What is needed: The records are to be restated in their entirety, word for word.

Source information:
───

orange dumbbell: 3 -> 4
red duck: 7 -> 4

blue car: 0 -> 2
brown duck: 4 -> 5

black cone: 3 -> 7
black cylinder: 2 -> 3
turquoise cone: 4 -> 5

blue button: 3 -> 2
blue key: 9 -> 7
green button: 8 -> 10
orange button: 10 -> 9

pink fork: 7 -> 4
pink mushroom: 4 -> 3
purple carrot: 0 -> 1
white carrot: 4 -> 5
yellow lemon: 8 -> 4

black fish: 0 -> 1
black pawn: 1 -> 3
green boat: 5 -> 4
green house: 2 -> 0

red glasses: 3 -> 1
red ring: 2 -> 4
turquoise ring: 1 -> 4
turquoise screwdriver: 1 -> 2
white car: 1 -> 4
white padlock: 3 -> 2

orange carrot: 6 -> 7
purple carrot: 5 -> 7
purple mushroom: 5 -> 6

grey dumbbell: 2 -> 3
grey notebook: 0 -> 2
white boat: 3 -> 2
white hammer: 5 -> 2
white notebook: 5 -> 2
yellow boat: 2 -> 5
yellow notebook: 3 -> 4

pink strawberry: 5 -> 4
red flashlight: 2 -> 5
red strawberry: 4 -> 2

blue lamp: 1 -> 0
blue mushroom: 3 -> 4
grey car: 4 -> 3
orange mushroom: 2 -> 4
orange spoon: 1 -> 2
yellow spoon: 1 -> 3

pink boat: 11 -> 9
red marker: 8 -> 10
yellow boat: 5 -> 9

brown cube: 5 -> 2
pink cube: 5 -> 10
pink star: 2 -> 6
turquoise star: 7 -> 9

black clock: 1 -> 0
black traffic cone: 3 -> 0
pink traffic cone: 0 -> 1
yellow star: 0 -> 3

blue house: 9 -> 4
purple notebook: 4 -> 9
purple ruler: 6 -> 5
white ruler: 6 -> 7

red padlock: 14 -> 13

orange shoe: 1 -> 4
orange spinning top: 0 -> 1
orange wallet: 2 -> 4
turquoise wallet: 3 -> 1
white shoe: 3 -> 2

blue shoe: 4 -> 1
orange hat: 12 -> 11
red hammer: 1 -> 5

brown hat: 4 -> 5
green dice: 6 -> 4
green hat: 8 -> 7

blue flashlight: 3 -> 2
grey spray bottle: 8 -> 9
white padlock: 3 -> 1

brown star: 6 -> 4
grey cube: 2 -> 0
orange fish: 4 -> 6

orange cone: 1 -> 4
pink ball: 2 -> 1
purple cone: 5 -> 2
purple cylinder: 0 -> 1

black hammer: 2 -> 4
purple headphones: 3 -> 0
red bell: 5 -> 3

───

Reply to the exercise:
orange dumbbell: 3 -> 4
red duck: 7 -> 4

blue car: 0 -> 2
brown duck: 4 -> 5

black cone: 3 -> 7
black cylinder: 2 -> 3
turquoise cone: 4 -> 5

blue button: 3 -> 2
blue key: 9 -> 7
green button: 8 -> 10
orange button: 10 -> 9

pink fork: 7 -> 4
pink mushroom: 4 -> 3
purple carrot: 0 -> 1
white carrot: 4 -> 5
yellow lemon: 8 -> 4

black fish: 0 -> 1
black pawn: 1 -> 3
green boat: 5 -> 4
green house: 2 -> 0

red glasses: 3 -> 1
red ring: 2 -> 4
turquoise ring: 1 -> 4
turquoise screwdriver: 1 -> 2
white car: 1 -> 4
white padlock: 3 -> 2

orange carrot: 6 -> 7
purple carrot: 5 -> 7
purple mushroom: 5 -> 6

grey dumbbell: 2 -> 3
grey notebook: 0 -> 2
white boat: 3 -> 2
white hammer: 5 -> 2
white notebook: 5 -> 2
yellow boat: 2 -> 5
yellow notebook: 3 -> 4

pink strawberry: 5 -> 4
red flashlight: 2 -> 5
red strawberry: 4 -> 2

blue lamp: 1 -> 0
blue mushroom: 3 -> 4
grey car: 4 -> 3
orange mushroom: 2 -> 4
orange spoon: 1 -> 2
yellow spoon: 1 -> 3

pink boat: 11 -> 9
red marker: 8 -> 10
yellow boat: 5 -> 9

brown cube: 5 -> 2
pink cube: 5 -> 10
pink star: 2 -> 6
turquoise star: 7 -> 9

black clock: 1 -> 0
black traffic cone: 3 -> 0
pink traffic cone: 0 -> 1
yellow star: 0 -> 3

blue house: 9 -> 4
purple notebook: 4 -> 9
purple ruler: 6 -> 5
white ruler: 6 -> 7

red padlock: 14 -> 13

orange shoe: 1 -> 4
orange spinning top: 0 -> 1
orange wallet: 2 -> 4
turquoise wallet: 3 -> 1
white shoe: 3 -> 2

blue shoe: 4 -> 1
orange hat: 12 -> 11
red hammer: 1 -> 5

brown hat: 4 -> 5
green dice: 6 -> 4
green hat: 8 -> 7

blue flashlight: 3 -> 2
grey spray bottle: 8 -> 9
white padlock: 3 -> 1

brown star: 6 -> 4
grey cube: 2 -> 0
orange fish: 4 -> 6

orange cone: 1 -> 4
pink ball: 2 -> 1
purple cone: 5 -> 2
purple cylinder: 0 -> 1

black hammer: 2 -> 4
purple headphones: 3 -> 0
red bell: 5 -> 3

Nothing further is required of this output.